*Task instructions*
Scan the records below for the word "shoe". Copy each line where it appears.

___ Material supplied ___

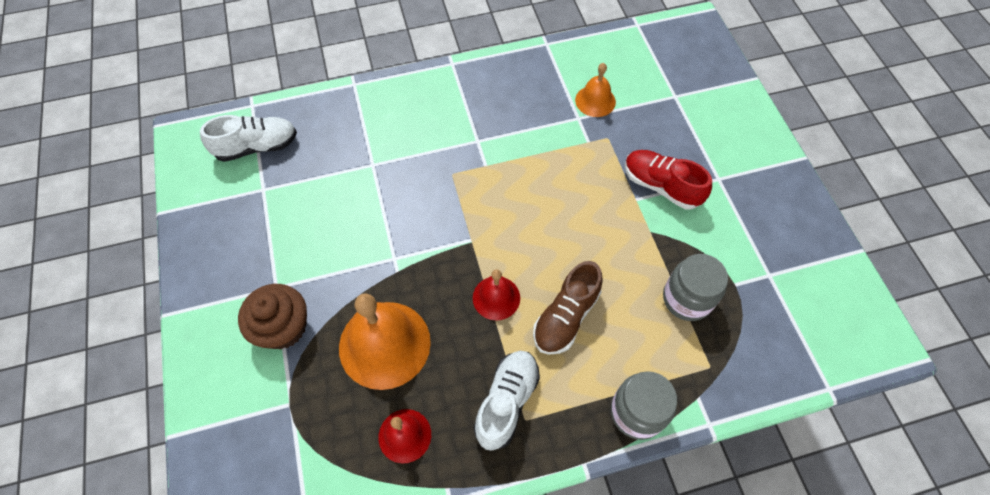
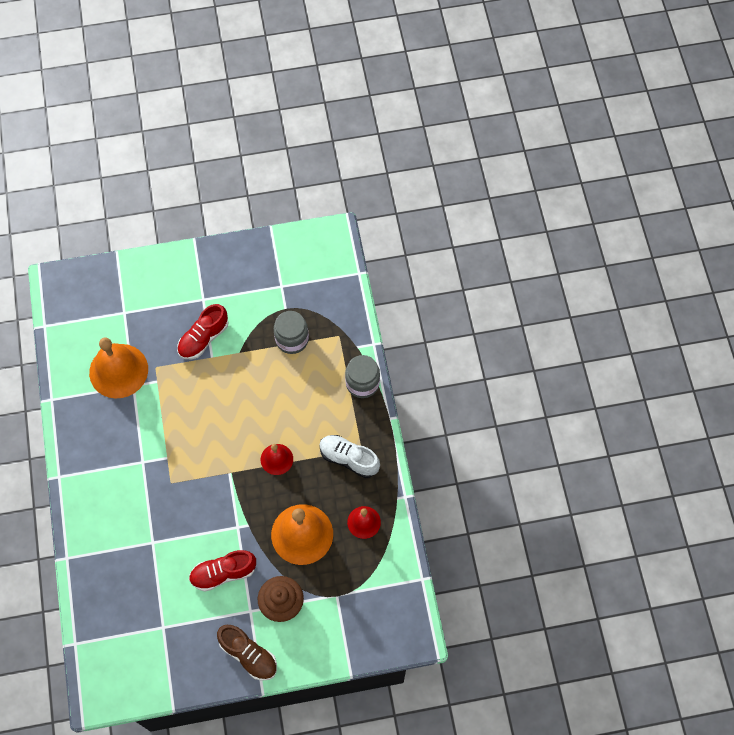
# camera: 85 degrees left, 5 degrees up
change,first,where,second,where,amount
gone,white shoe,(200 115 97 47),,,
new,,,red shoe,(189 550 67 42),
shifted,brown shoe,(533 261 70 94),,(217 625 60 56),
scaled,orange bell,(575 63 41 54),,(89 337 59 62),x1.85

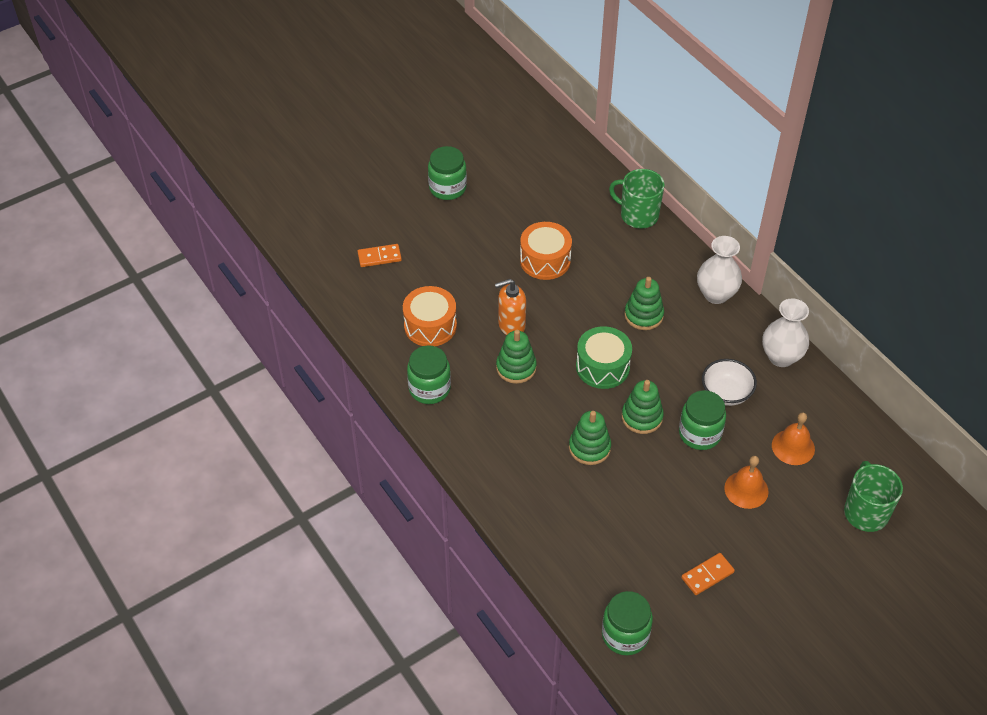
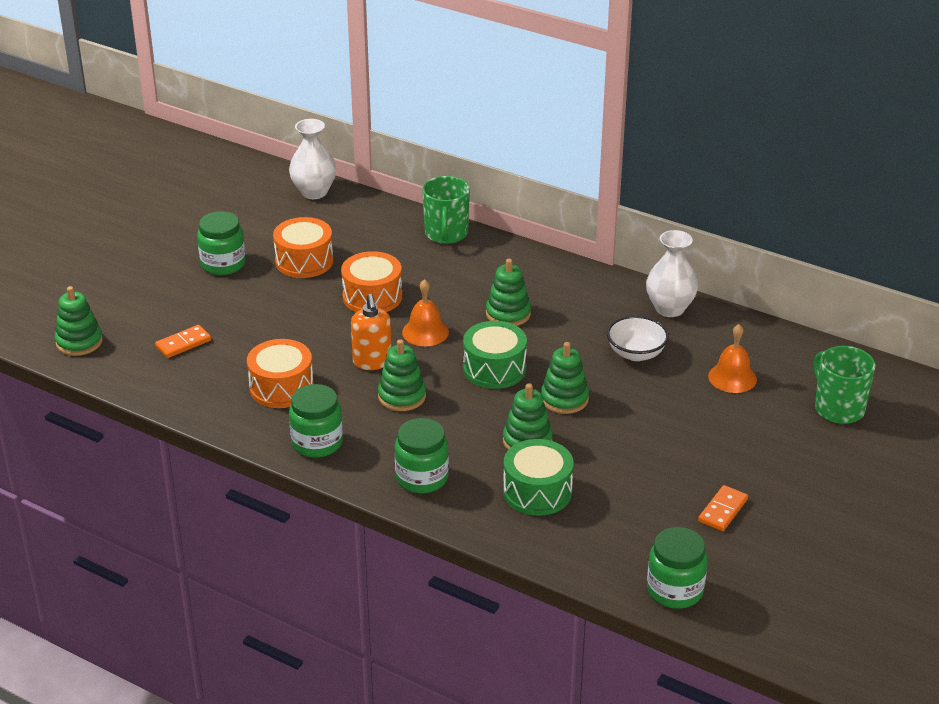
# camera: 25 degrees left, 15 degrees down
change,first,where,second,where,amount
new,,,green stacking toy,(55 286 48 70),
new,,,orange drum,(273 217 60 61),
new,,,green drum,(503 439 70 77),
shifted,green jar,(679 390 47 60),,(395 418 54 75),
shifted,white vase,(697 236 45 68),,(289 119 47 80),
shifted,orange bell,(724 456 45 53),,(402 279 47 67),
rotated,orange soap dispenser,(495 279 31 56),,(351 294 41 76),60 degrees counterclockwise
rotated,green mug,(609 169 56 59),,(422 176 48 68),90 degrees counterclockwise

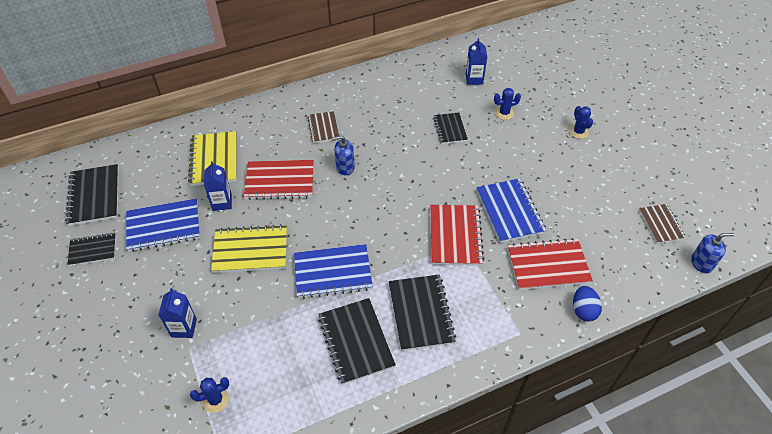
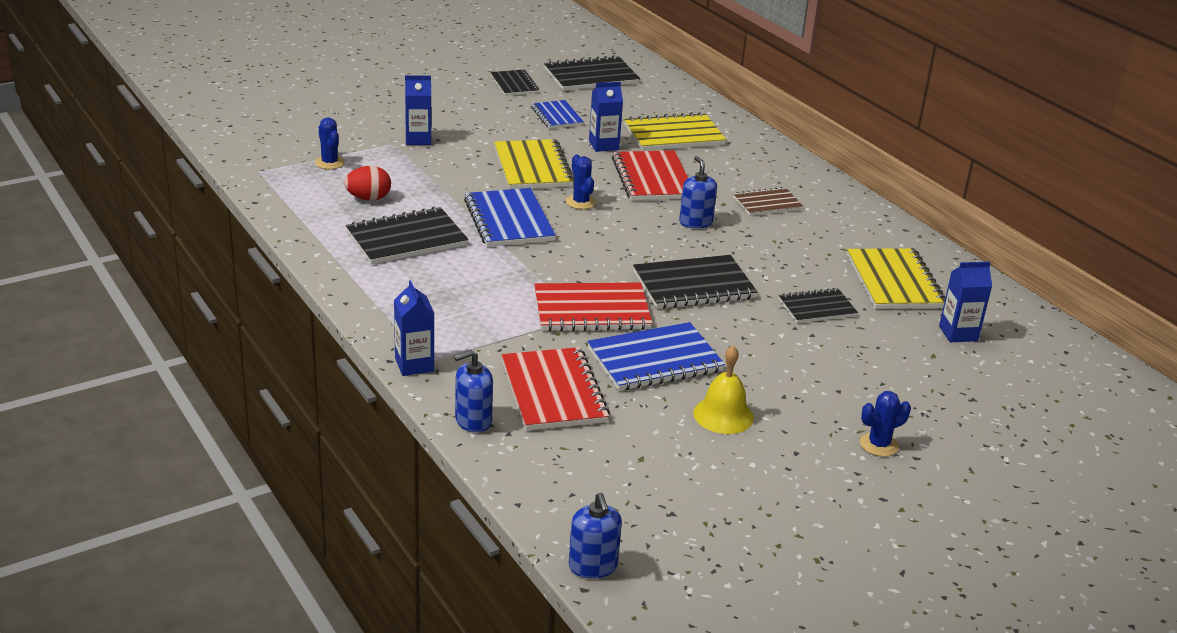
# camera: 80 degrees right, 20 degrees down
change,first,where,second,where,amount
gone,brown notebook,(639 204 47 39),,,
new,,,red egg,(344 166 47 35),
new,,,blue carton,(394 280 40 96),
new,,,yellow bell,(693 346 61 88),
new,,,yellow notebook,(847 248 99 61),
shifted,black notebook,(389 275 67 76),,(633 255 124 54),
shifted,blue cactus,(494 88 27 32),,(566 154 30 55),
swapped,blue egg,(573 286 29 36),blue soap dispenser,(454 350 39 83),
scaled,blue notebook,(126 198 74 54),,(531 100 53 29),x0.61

___

*Response to this task*
gone,white shoe,(200 115 97 47),,,
new,,,red shoe,(189 550 67 42),
shifted,brown shoe,(533 261 70 94),,(217 625 60 56),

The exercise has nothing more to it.